• [TO DO]: Scan the records below for the line with "(413, 518) = (426, 314): orange" and the line with "(460, 242) = (494, 283): turquoise", and retype that range exactly, both ends included, pictures excepted.

───── PROVIDED DATA

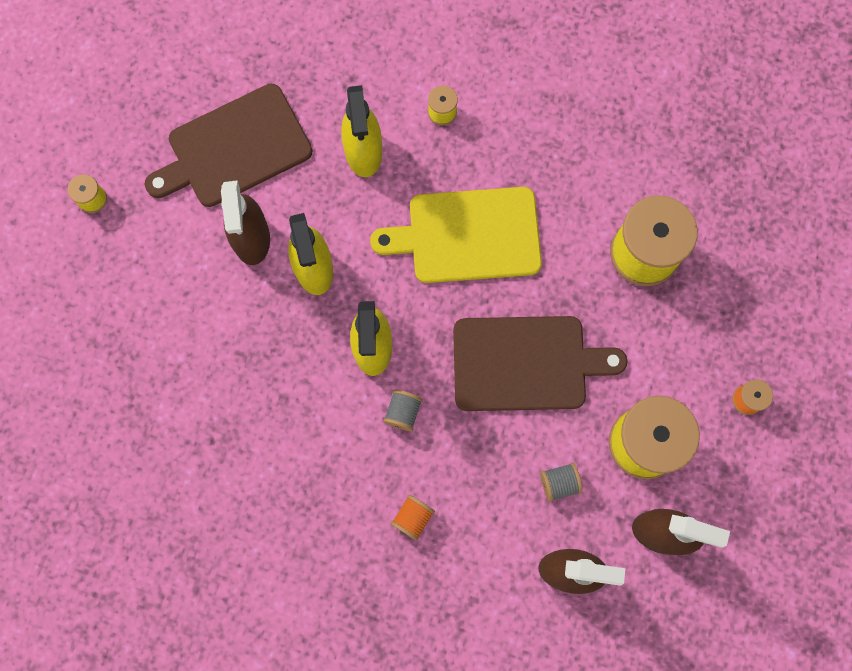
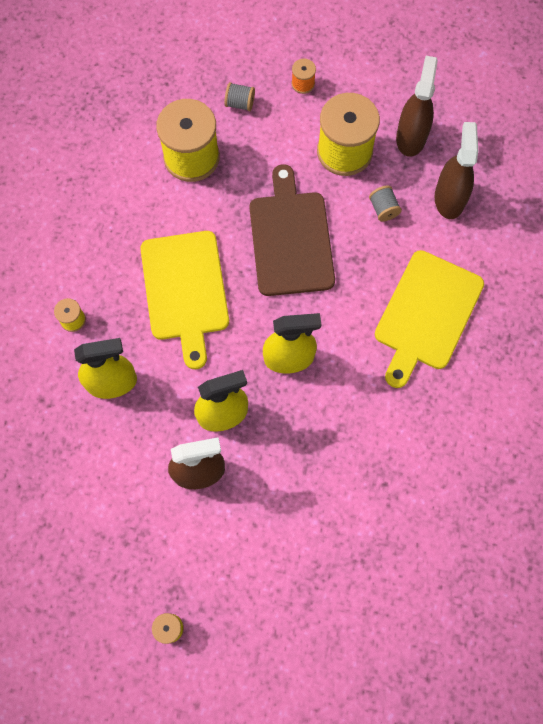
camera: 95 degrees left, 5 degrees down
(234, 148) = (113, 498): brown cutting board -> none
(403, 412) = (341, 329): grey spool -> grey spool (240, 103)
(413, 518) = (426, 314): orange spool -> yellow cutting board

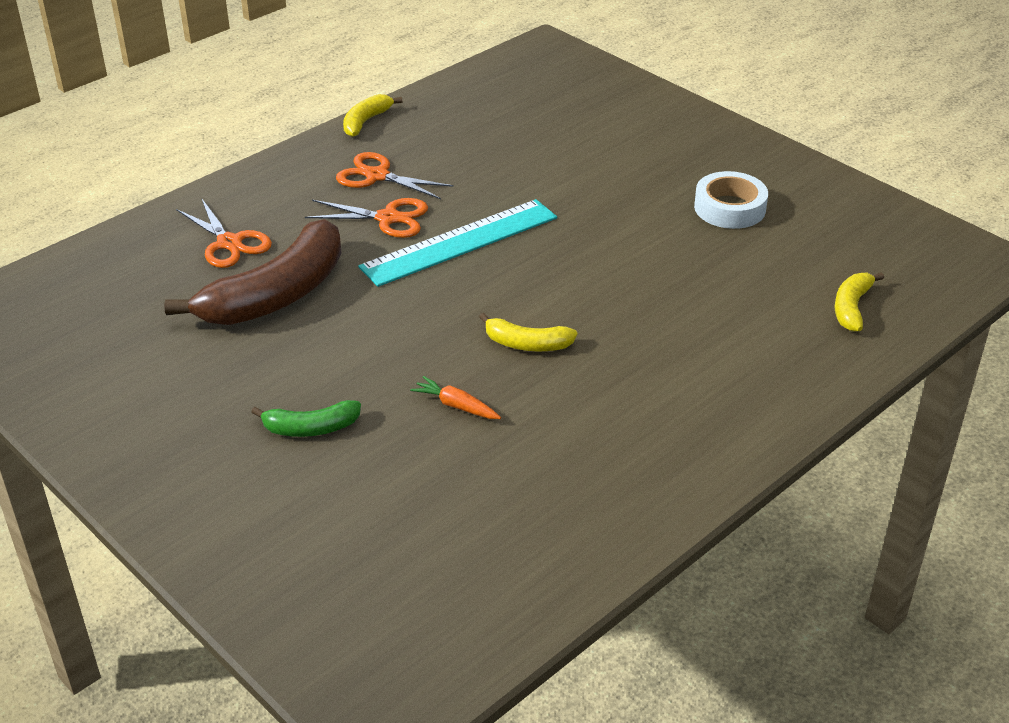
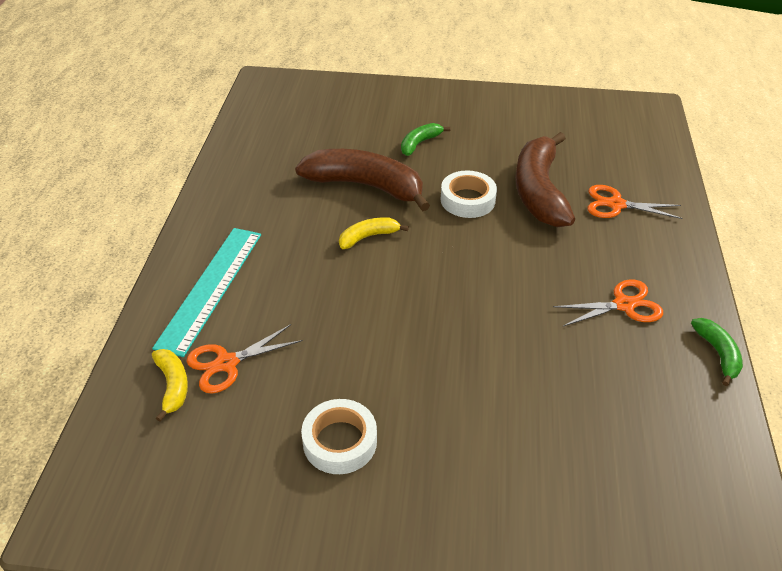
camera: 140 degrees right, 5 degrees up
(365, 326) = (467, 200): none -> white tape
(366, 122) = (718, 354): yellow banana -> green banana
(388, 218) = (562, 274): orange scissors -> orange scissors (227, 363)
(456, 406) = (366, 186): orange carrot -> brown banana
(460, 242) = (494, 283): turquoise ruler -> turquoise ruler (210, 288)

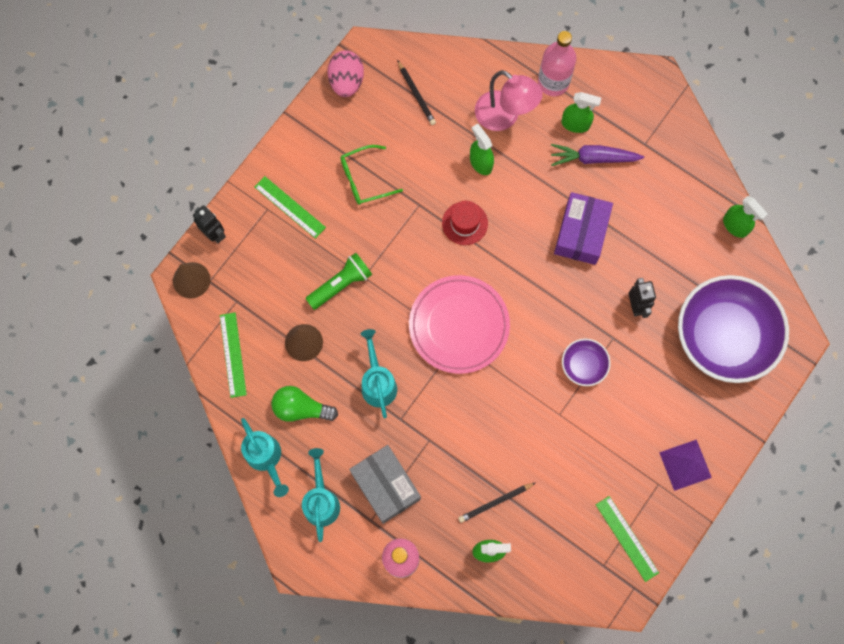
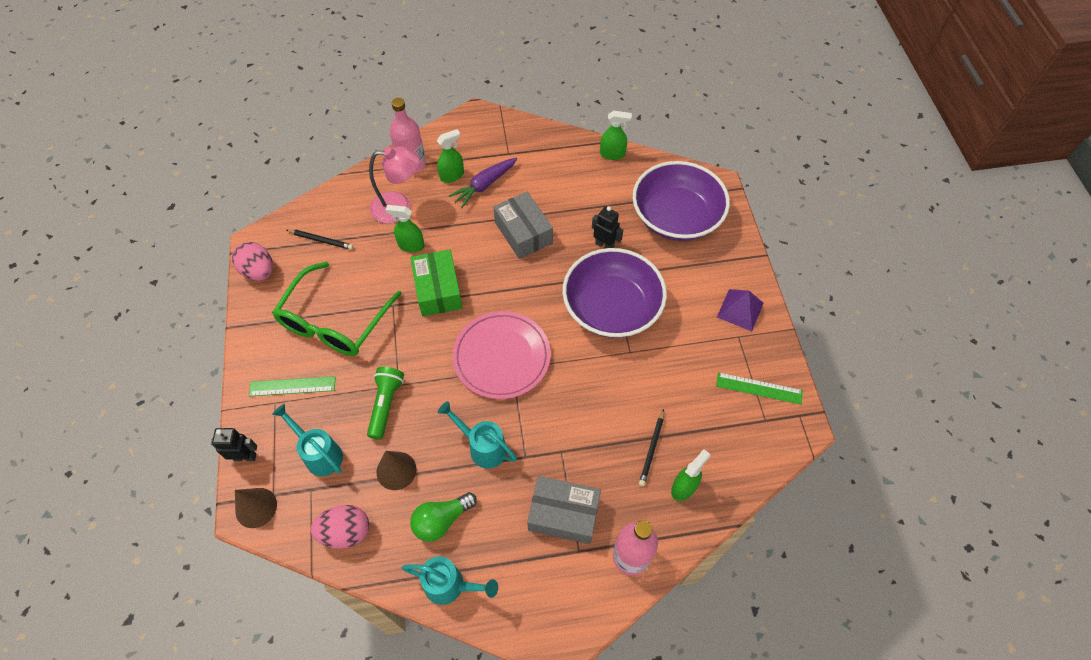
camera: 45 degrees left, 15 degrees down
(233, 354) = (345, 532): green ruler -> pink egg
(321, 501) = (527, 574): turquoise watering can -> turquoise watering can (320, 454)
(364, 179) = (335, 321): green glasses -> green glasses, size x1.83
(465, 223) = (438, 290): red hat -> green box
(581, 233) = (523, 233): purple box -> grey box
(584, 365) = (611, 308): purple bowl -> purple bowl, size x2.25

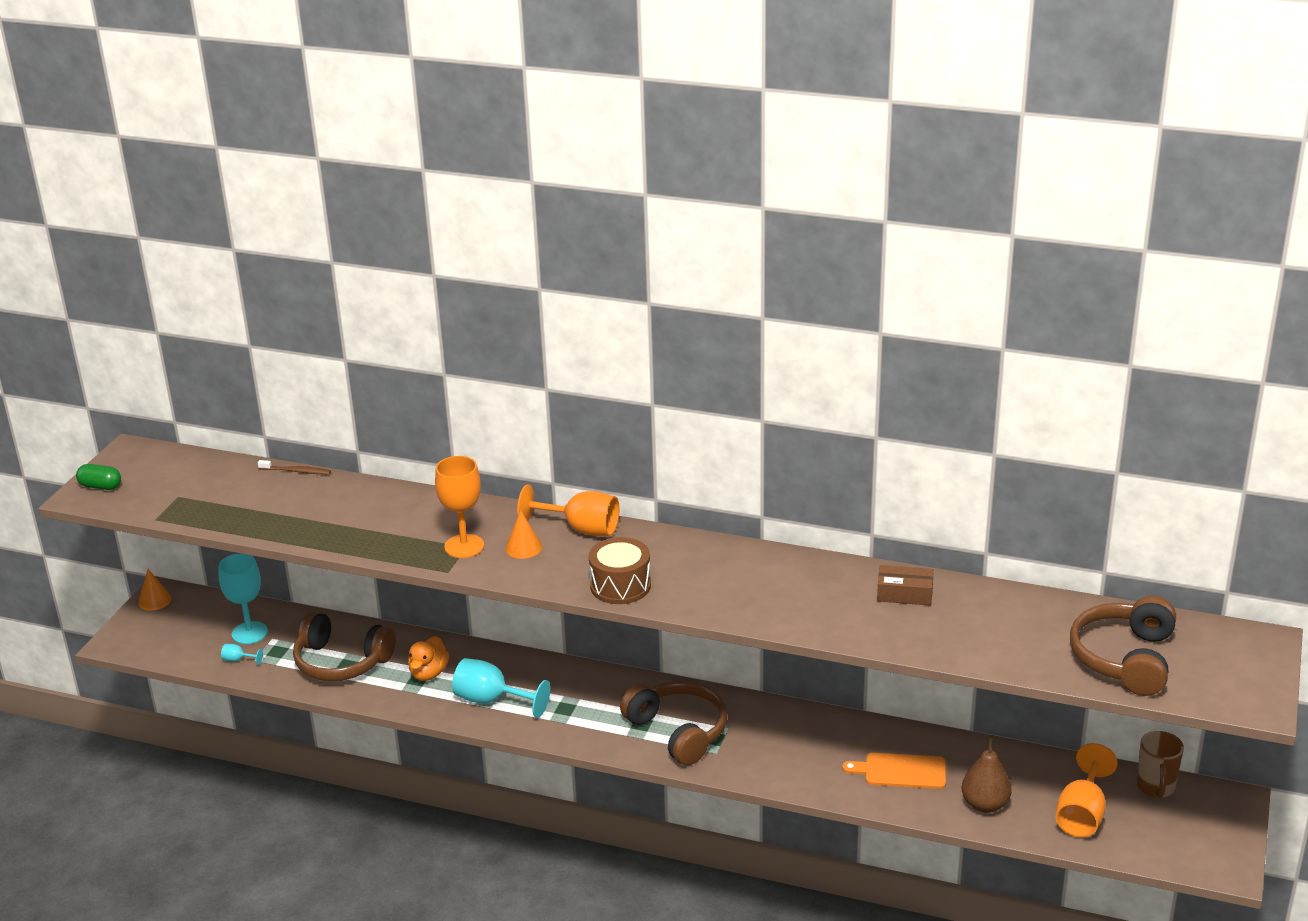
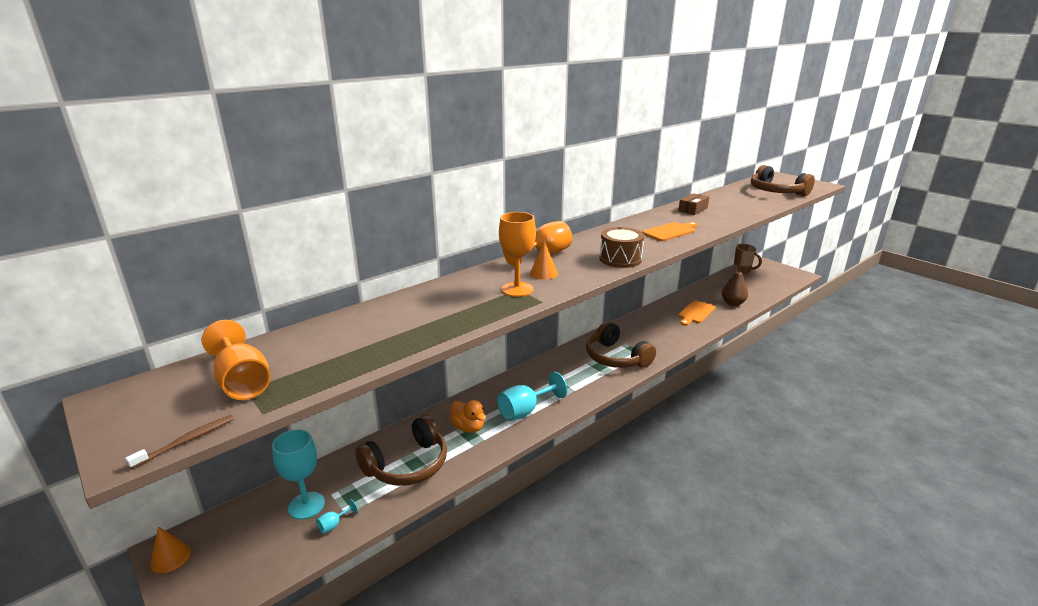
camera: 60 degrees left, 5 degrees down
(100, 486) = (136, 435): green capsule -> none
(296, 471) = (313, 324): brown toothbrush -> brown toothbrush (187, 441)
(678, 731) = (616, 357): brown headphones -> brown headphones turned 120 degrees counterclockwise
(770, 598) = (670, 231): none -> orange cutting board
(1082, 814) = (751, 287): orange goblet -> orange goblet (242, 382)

──────────

• [RESPONSE]:
(413, 518) = (426, 314): orange spool -> yellow cutting board

camera: 140 degrees right, 5 degrees up
(365, 326) = (467, 200): none -> white tape
(366, 122) = (718, 354): yellow banana -> green banana
(388, 218) = (562, 274): orange scissors -> orange scissors (227, 363)
(456, 406) = (366, 186): orange carrot -> brown banana
(460, 242) = (494, 283): turquoise ruler -> turquoise ruler (210, 288)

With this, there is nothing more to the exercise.